## EXERCISE PROMPT:
All of the lines below are to be transcribed faithfully, with pictures excluded from the copy.

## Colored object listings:
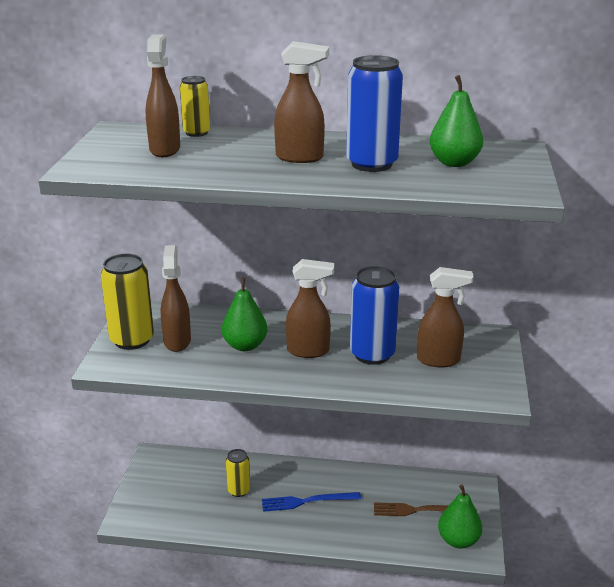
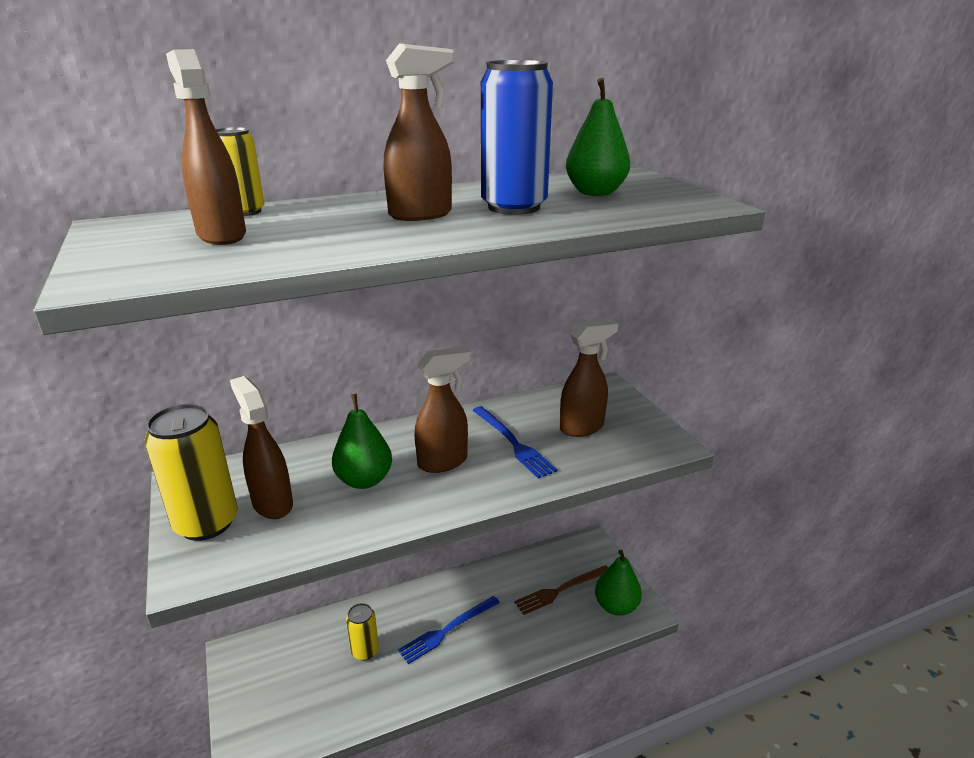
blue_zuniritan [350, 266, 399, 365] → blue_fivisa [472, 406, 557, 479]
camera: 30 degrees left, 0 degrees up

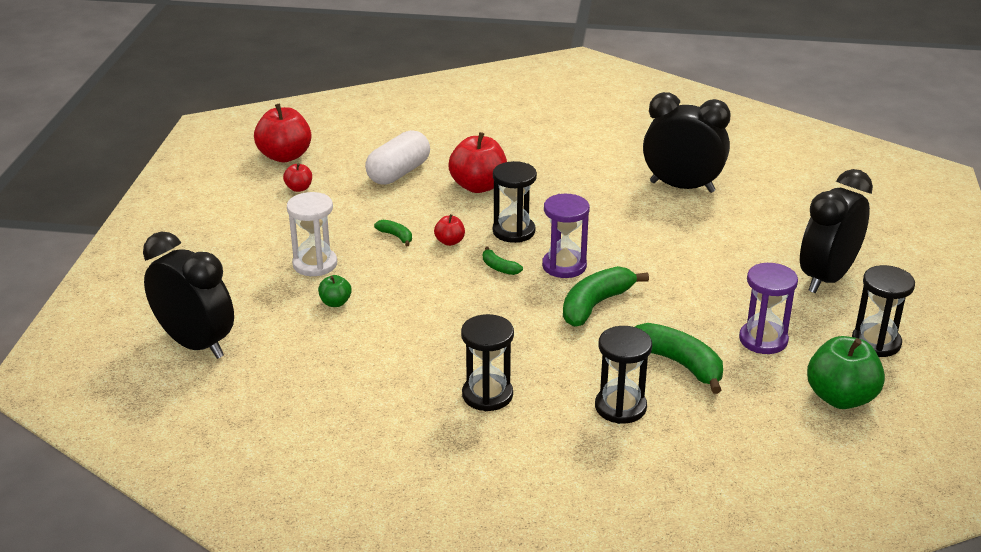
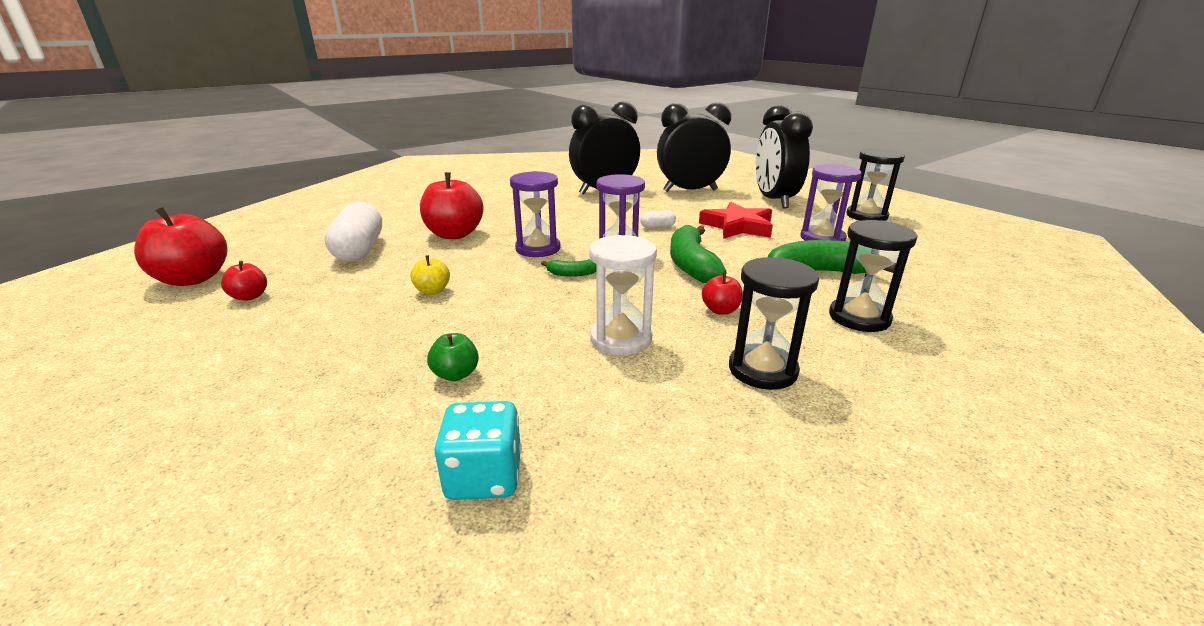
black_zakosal [493, 161, 537, 243] → purple_zakosal [510, 171, 561, 257]
white_zakosal [287, 192, 337, 276] → white_zakosal [589, 235, 657, 355], moved
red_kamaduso [434, 214, 465, 246] → red_kamaduso [702, 273, 743, 315], moved
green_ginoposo [374, 220, 412, 246] → yellow_kamaduso [410, 255, 450, 295]
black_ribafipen [143, 232, 234, 359] → black_ribafipen [657, 102, 731, 192], moved
green_kamaduso [807, 336, 885, 409] → -
- → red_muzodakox [699, 201, 773, 239]
- → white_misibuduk [640, 210, 676, 228]
- → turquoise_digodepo [434, 401, 522, 500]
camera: 45 degrees left, 5 degrees down

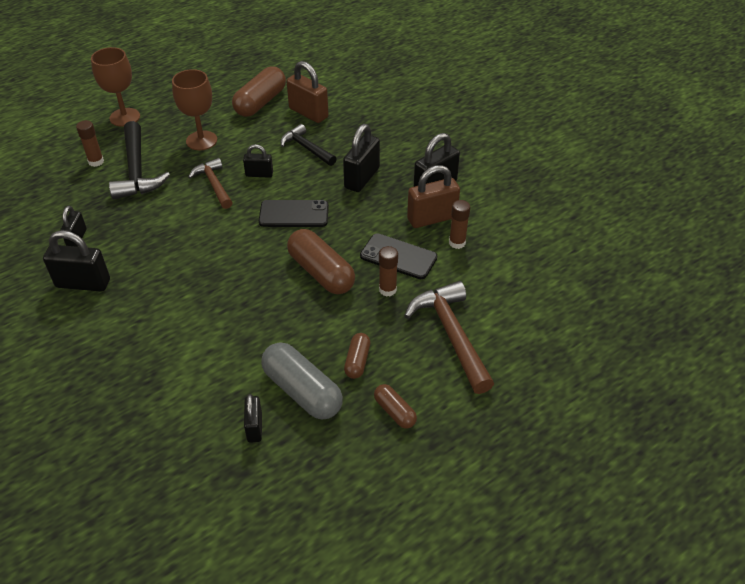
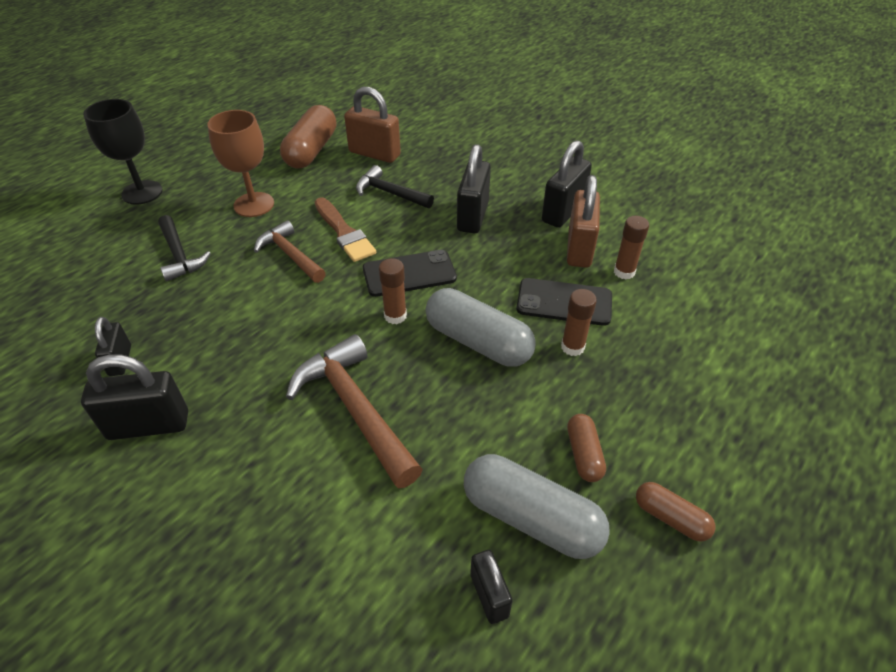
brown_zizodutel [91, 47, 140, 127] → black_zizodutel [83, 99, 163, 205]
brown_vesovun [76, 120, 104, 167] → brown_vesovun [379, 258, 407, 324], moved
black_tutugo [109, 121, 170, 199] → black_tutugo [158, 215, 211, 281], x0.64
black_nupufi [243, 144, 273, 178] → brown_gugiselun [315, 197, 376, 262]
brown_nupufi [407, 165, 460, 228] → brown_nupufi [567, 175, 600, 268], 45 degrees counterclockwise
brown_misibuduk [287, 229, 355, 294] → grey_misibuduk [425, 288, 536, 367]
brown_tutugo [404, 281, 494, 394] → brown_tutugo [286, 334, 423, 489], moved
camera: 15 degrees left, 0 degrees up

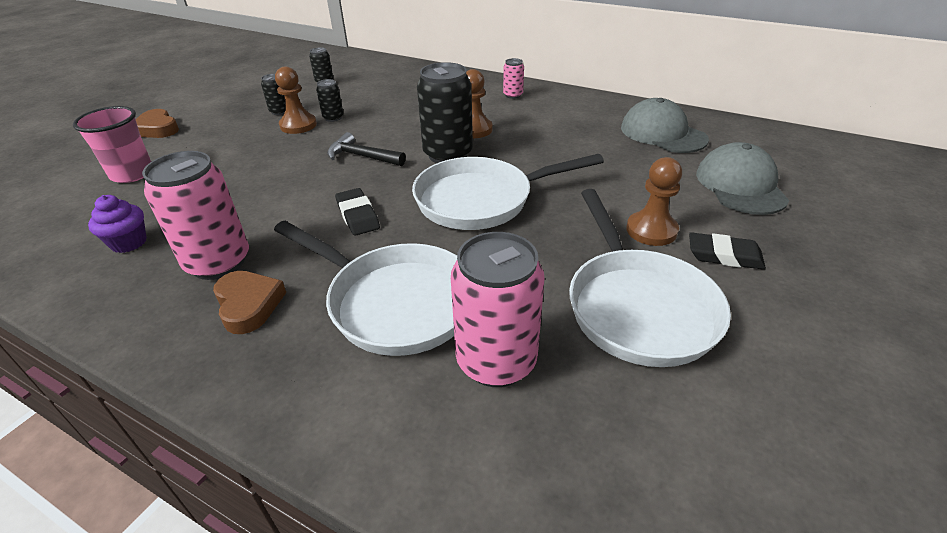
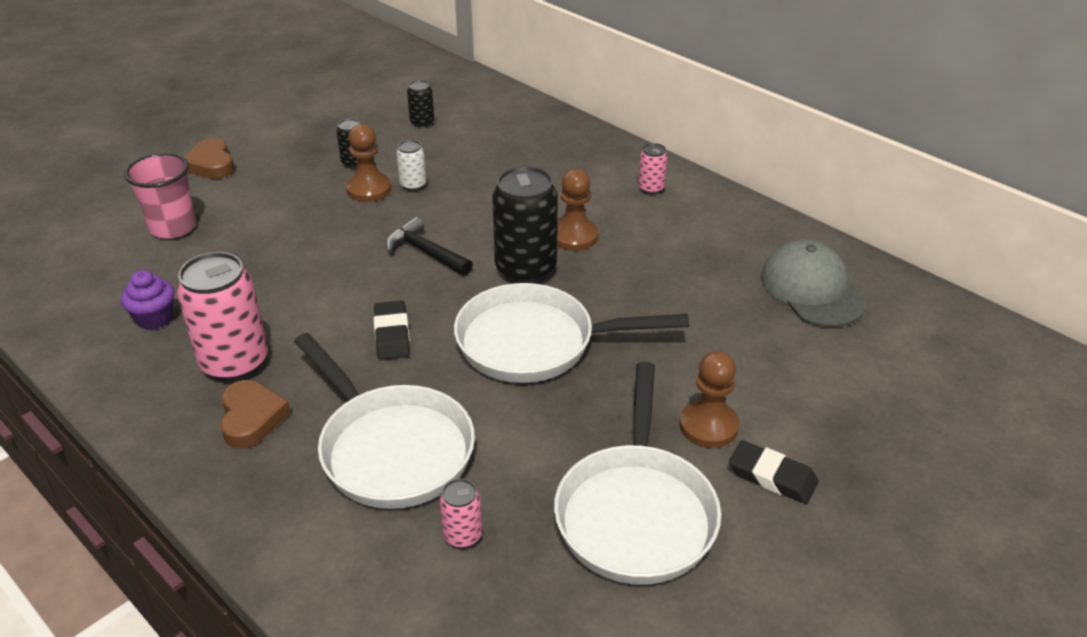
black_zuniritan [316, 79, 343, 122] → white_zuniritan [396, 140, 426, 191]
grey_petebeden [696, 142, 789, 215] → -
pink_zuniritan [451, 232, 545, 387] → pink_zuniritan [439, 479, 482, 548], x0.48
camera: 15 degrees right, 0 degrees up

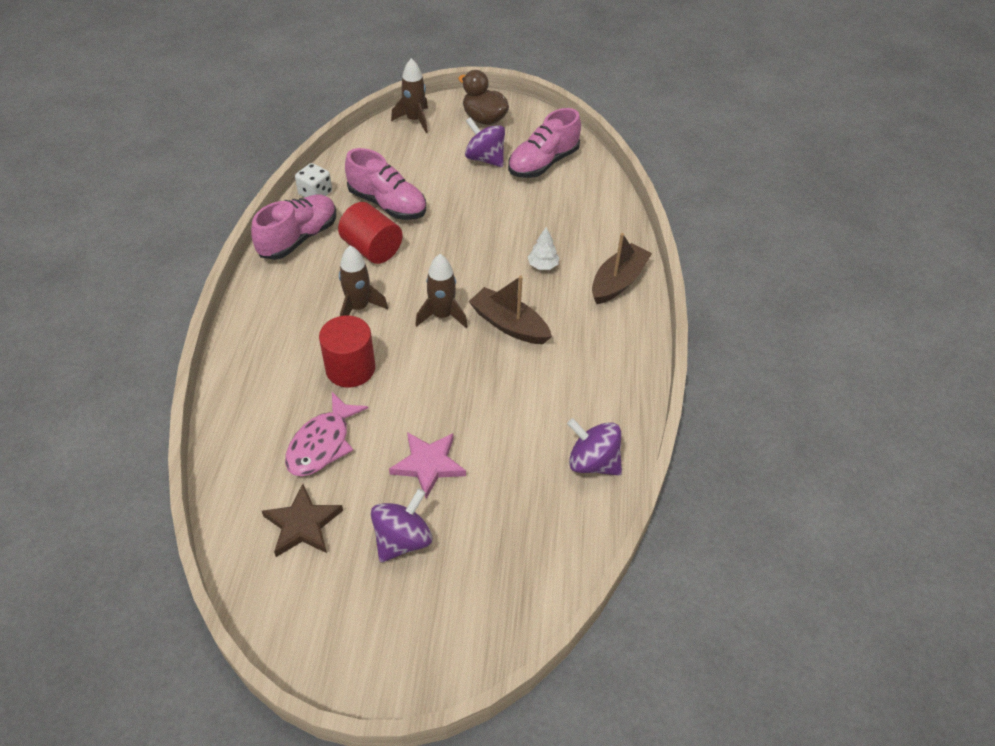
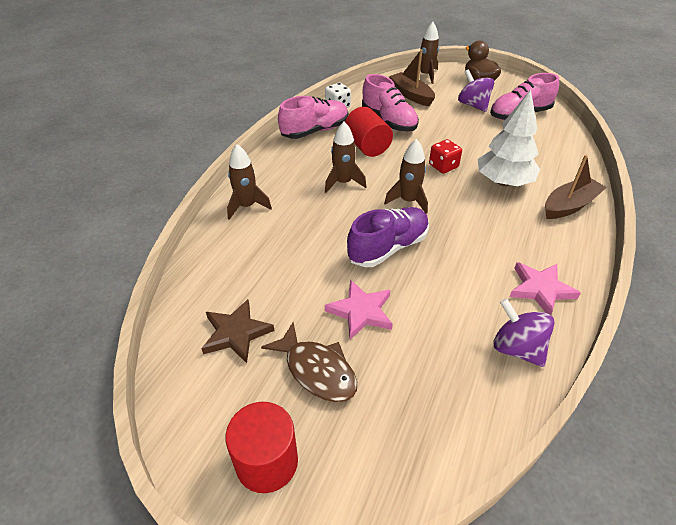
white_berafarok [528, 227, 559, 270] → white_berafarok [478, 89, 540, 186], x2.22
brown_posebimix [469, 275, 552, 344] → brown_posebimix [389, 49, 435, 106], moved
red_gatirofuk [319, 316, 375, 387] → red_gatirofuk [225, 402, 298, 493], moved
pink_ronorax [285, 392, 368, 476] → -
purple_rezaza [371, 488, 433, 562] → brown_ronorax [261, 323, 357, 402]
- → red_digodepo [429, 139, 462, 173]
- → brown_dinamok [227, 144, 272, 220]
- → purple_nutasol [347, 207, 429, 267]
- → pink_muzodakox [510, 262, 581, 315]
camera: 20 degrees right, 5 degrees down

## YOUR RESPONSE:
blue_zuniritan [350, 266, 399, 365] → blue_fivisa [472, 406, 557, 479]
camera: 30 degrees left, 0 degrees up

black_zakosal [493, 161, 537, 243] → purple_zakosal [510, 171, 561, 257]
white_zakosal [287, 192, 337, 276] → white_zakosal [589, 235, 657, 355], moved
red_kamaduso [434, 214, 465, 246] → red_kamaduso [702, 273, 743, 315], moved
green_ginoposo [374, 220, 412, 246] → yellow_kamaduso [410, 255, 450, 295]
black_ribafipen [143, 232, 234, 359] → black_ribafipen [657, 102, 731, 192], moved
green_kamaduso [807, 336, 885, 409] → -
- → red_muzodakox [699, 201, 773, 239]
- → white_misibuduk [640, 210, 676, 228]
- → turquoise_digodepo [434, 401, 522, 500]
camera: 45 degrees left, 5 degrees down

brown_zizodutel [91, 47, 140, 127] → black_zizodutel [83, 99, 163, 205]
brown_vesovun [76, 120, 104, 167] → brown_vesovun [379, 258, 407, 324], moved
black_tutugo [109, 121, 170, 199] → black_tutugo [158, 215, 211, 281], x0.64
black_nupufi [243, 144, 273, 178] → brown_gugiselun [315, 197, 376, 262]
brown_nupufi [407, 165, 460, 228] → brown_nupufi [567, 175, 600, 268], 45 degrees counterclockwise
brown_misibuduk [287, 229, 355, 294] → grey_misibuduk [425, 288, 536, 367]
brown_tutugo [404, 281, 494, 394] → brown_tutugo [286, 334, 423, 489], moved
camera: 15 degrees left, 0 degrees up

black_zuniritan [316, 79, 343, 122] → white_zuniritan [396, 140, 426, 191]
grey_petebeden [696, 142, 789, 215] → -
pink_zuniritan [451, 232, 545, 387] → pink_zuniritan [439, 479, 482, 548], x0.48
camera: 15 degrees right, 0 degrees up

white_berafarok [528, 227, 559, 270] → white_berafarok [478, 89, 540, 186], x2.22
brown_posebimix [469, 275, 552, 344] → brown_posebimix [389, 49, 435, 106], moved
red_gatirofuk [319, 316, 375, 387] → red_gatirofuk [225, 402, 298, 493], moved
pink_ronorax [285, 392, 368, 476] → -
purple_rezaza [371, 488, 433, 562] → brown_ronorax [261, 323, 357, 402]
- → red_digodepo [429, 139, 462, 173]
- → brown_dinamok [227, 144, 272, 220]
- → purple_nutasol [347, 207, 429, 267]
- → pink_muzodakox [510, 262, 581, 315]
camera: 20 degrees right, 5 degrees down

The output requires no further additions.